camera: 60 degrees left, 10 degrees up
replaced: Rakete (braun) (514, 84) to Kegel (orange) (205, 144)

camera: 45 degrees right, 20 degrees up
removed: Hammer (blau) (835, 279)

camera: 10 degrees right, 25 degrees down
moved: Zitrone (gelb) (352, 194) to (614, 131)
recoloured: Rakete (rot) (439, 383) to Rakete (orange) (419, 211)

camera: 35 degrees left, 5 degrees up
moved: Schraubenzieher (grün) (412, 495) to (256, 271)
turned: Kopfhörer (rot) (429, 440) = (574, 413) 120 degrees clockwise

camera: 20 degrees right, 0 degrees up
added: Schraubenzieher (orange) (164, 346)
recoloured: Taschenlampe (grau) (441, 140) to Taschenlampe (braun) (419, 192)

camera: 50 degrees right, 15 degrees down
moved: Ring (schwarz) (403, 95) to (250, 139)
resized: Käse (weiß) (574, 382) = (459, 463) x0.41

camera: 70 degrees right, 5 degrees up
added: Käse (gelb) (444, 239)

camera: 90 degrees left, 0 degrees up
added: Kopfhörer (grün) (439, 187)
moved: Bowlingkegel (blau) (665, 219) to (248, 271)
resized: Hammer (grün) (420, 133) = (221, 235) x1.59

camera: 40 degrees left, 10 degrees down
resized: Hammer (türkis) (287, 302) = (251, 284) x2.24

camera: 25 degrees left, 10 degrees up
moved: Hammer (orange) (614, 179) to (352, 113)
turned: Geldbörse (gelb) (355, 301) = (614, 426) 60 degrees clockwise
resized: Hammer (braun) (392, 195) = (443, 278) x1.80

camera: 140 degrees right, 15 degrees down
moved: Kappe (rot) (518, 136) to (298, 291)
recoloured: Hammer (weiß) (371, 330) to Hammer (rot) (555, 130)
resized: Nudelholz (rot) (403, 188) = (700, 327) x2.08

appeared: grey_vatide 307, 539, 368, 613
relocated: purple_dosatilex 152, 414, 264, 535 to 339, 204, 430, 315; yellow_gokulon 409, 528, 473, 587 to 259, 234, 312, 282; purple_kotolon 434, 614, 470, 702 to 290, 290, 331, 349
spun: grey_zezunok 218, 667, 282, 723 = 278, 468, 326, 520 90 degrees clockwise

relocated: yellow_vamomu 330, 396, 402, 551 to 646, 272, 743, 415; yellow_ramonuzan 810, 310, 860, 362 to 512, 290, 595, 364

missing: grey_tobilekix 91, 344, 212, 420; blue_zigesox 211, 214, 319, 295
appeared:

● **Work task**: Retype the lines beginning at the one containing "relocated: purple_dosatilex 152, 414, 264, 535" and ending at the final line of the material, both included.

● **Result of this exercise**:
relocated: purple_dosatilex 152, 414, 264, 535 to 339, 204, 430, 315; yellow_gokulon 409, 528, 473, 587 to 259, 234, 312, 282; purple_kotolon 434, 614, 470, 702 to 290, 290, 331, 349
spun: grey_zezunok 218, 667, 282, 723 = 278, 468, 326, 520 90 degrees clockwise

relocated: yellow_vamomu 330, 396, 402, 551 to 646, 272, 743, 415; yellow_ramonuzan 810, 310, 860, 362 to 512, 290, 595, 364

missing: grey_tobilekix 91, 344, 212, 420; blue_zigesox 211, 214, 319, 295
appeared:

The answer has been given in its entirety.